- [Directions] Take the listing that follows and copy it precisely.

- [Exercise data]
_ _ _ _ _

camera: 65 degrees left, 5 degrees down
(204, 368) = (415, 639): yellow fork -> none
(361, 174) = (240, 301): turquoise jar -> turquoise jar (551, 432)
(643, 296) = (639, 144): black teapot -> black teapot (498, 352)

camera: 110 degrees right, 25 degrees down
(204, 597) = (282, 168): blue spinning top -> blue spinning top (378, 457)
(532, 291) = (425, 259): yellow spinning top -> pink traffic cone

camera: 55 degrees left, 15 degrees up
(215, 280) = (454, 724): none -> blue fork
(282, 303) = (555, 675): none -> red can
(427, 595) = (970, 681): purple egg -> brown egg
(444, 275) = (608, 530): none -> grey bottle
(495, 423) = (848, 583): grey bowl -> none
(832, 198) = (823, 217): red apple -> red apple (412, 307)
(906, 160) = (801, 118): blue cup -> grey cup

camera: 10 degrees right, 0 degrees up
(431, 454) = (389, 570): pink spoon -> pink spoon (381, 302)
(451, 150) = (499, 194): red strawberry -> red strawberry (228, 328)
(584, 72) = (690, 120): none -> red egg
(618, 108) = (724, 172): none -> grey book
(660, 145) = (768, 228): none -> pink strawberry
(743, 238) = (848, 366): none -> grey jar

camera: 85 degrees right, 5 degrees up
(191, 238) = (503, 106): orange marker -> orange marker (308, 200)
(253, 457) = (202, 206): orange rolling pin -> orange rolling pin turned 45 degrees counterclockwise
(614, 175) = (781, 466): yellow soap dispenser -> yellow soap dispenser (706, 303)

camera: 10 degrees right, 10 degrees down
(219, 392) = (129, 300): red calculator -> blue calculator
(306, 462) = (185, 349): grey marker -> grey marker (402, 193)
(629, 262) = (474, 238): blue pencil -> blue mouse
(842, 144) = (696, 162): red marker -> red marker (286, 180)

_ _ _ _ _

- [Exercise response]
camera: 65 degrees left, 5 degrees down
(204, 368) = (415, 639): yellow fork -> none
(361, 174) = (240, 301): turquoise jar -> turquoise jar (551, 432)
(643, 296) = (639, 144): black teapot -> black teapot (498, 352)

camera: 110 degrees right, 25 degrees down
(204, 597) = (282, 168): blue spinning top -> blue spinning top (378, 457)
(532, 291) = (425, 259): yellow spinning top -> pink traffic cone

camera: 55 degrees left, 15 degrees up
(215, 280) = (454, 724): none -> blue fork
(282, 303) = (555, 675): none -> red can
(427, 595) = (970, 681): purple egg -> brown egg
(444, 275) = (608, 530): none -> grey bottle
(495, 423) = (848, 583): grey bowl -> none
(832, 198) = (823, 217): red apple -> red apple (412, 307)
(906, 160) = (801, 118): blue cup -> grey cup

camera: 10 degrees right, 0 degrees up
(431, 454) = (389, 570): pink spoon -> pink spoon (381, 302)
(451, 150) = (499, 194): red strawberry -> red strawberry (228, 328)
(584, 72) = (690, 120): none -> red egg
(618, 108) = (724, 172): none -> grey book
(660, 145) = (768, 228): none -> pink strawberry
(743, 238) = (848, 366): none -> grey jar

camera: 85 degrees right, 5 degrees up
(191, 238) = (503, 106): orange marker -> orange marker (308, 200)
(253, 457) = (202, 206): orange rolling pin -> orange rolling pin turned 45 degrees counterclockwise
(614, 175) = (781, 466): yellow soap dispenser -> yellow soap dispenser (706, 303)

camera: 10 degrees right, 10 degrees down
(219, 392) = (129, 300): red calculator -> blue calculator
(306, 462) = (185, 349): grey marker -> grey marker (402, 193)
(629, 262) = (474, 238): blue pencil -> blue mouse
(842, 144) = (696, 162): red marker -> red marker (286, 180)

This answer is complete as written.